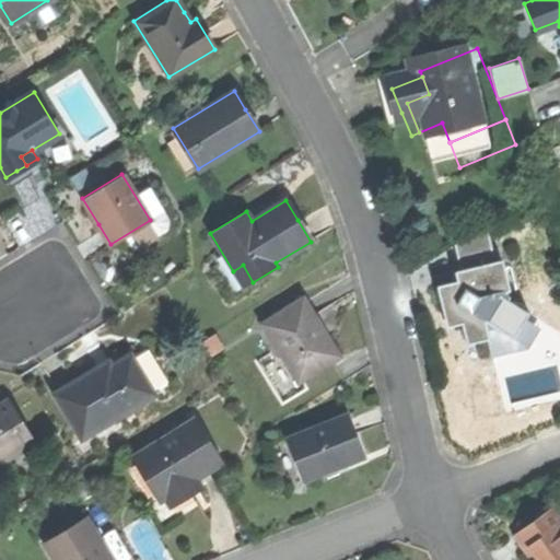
[(463,279),(438,286),(442,308),(446,327),(462,324),(466,345),(487,338),(494,336),(516,339),(525,321),(529,313),(505,301),(503,292),(511,290),(504,267),(494,263),(486,223),(454,243),(463,279)]
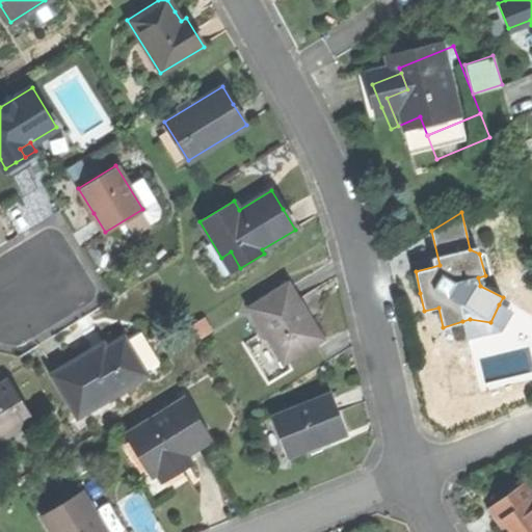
[(232,273),(240,268),(231,251),(221,258),(232,273)]
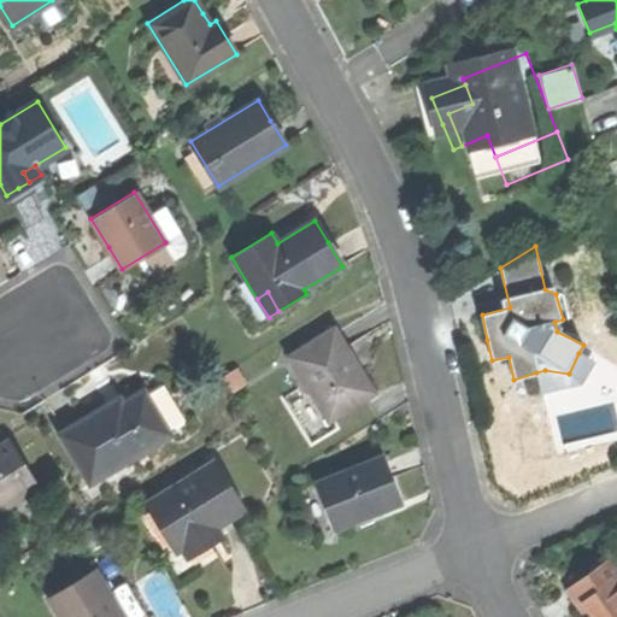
[(295,365),(329,419),(374,391),(357,364),(340,336),(295,365)]
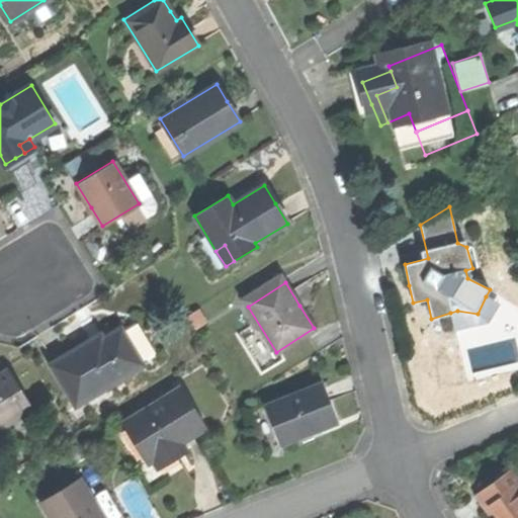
[(499,303),(486,296),(478,314),(457,311),(450,313),(455,329),(489,320),(499,303)]
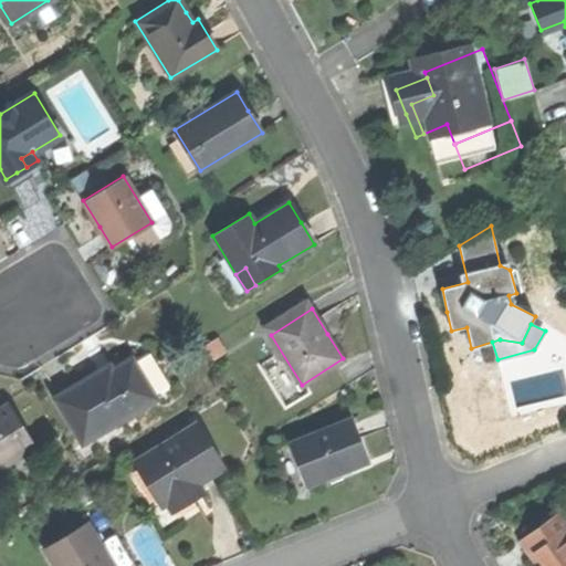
[(55,397),(83,443),(157,398),(133,358),(113,370),(109,364),(82,380),(55,397)]
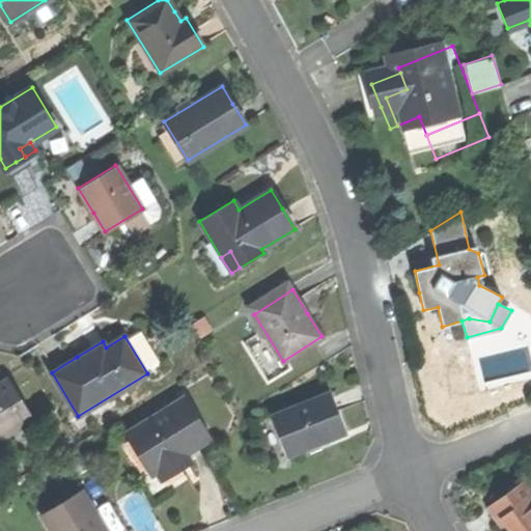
[(0,439),(31,420),(6,380),(0,383),(0,439)]
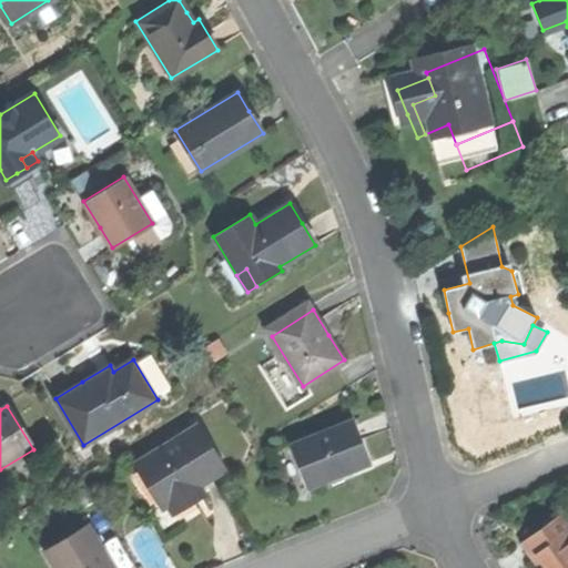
[(296,445),(312,487),(345,474),(374,463),(357,422),(296,445)]
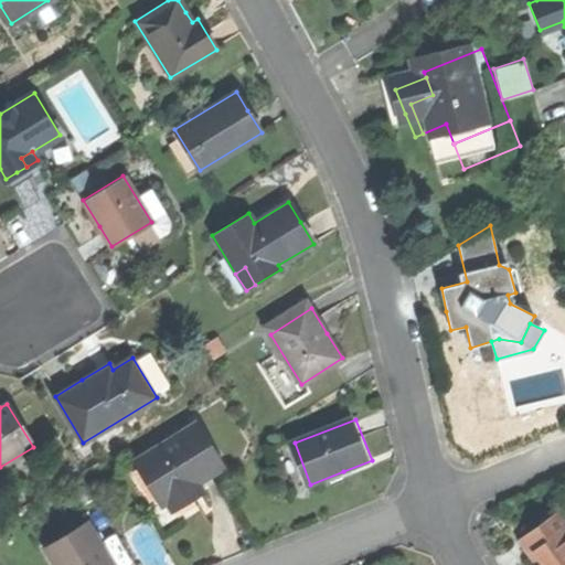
[(134,462),(161,508),(167,504),(171,512),(190,501),(206,491),(202,483),(223,471),(195,425),(134,462)]
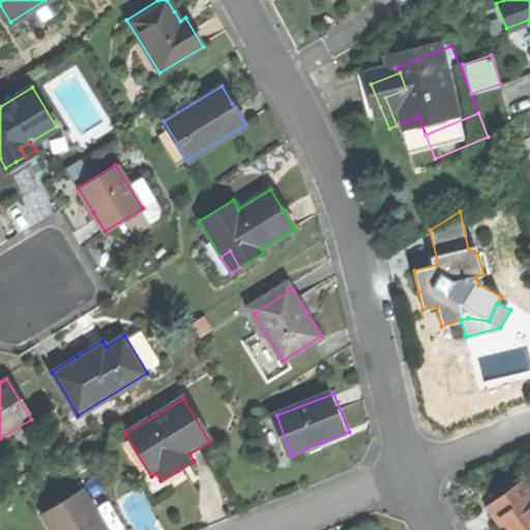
[(529,529),(529,500),(529,499),(529,493),(522,480),(484,507),(496,522),(501,519),(508,529),(505,529),(529,529)]
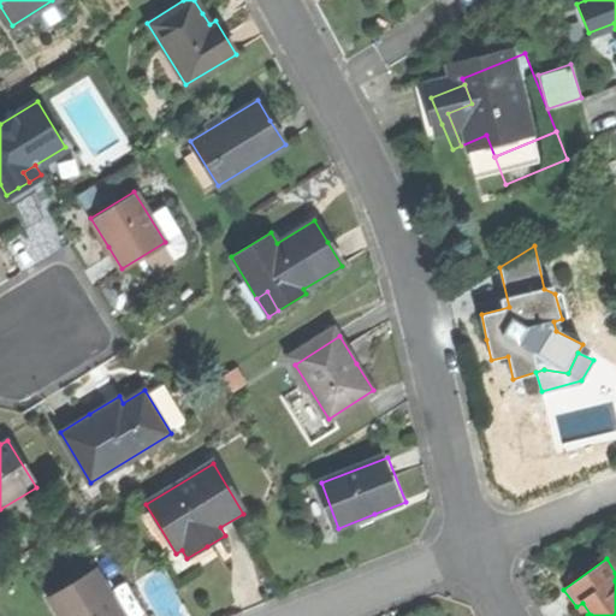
[(48,598),(59,615),(120,615),(93,570),(48,598)]
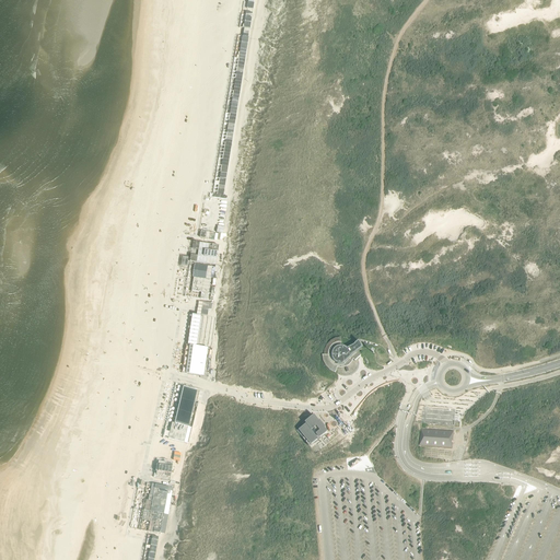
[(217,302),(224,248),(198,244),(190,299),(217,302)]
# # #
> PROMPT
Leave out the pictures, then reproduce exactly the run of lines from the one that contains "[(232,273),(240,268),(231,251),(221,258),(232,273)]" to the final line of the listing above.

> ANSWER SECTION
[(232,273),(240,268),(231,251),(221,258),(232,273)]
[(295,365),(329,419),(374,391),(357,364),(340,336),(295,365)]
[(499,303),(486,296),(478,314),(457,311),(450,313),(455,329),(489,320),(499,303)]
[(55,397),(83,443),(157,398),(133,358),(113,370),(109,364),(82,380),(55,397)]
[(0,439),(31,420),(6,380),(0,383),(0,439)]
[(296,445),(312,487),(345,474),(374,463),(357,422),(296,445)]
[(134,462),(161,508),(167,504),(171,512),(190,501),(206,491),(202,483),(223,471),(195,425),(134,462)]
[(529,529),(529,500),(529,499),(529,493),(522,480),(484,507),(496,522),(501,519),(508,529),(505,529),(529,529)]
[(48,598),(59,615),(120,615),(93,570),(48,598)]
[(217,302),(224,248),(198,244),(190,299),(217,302)]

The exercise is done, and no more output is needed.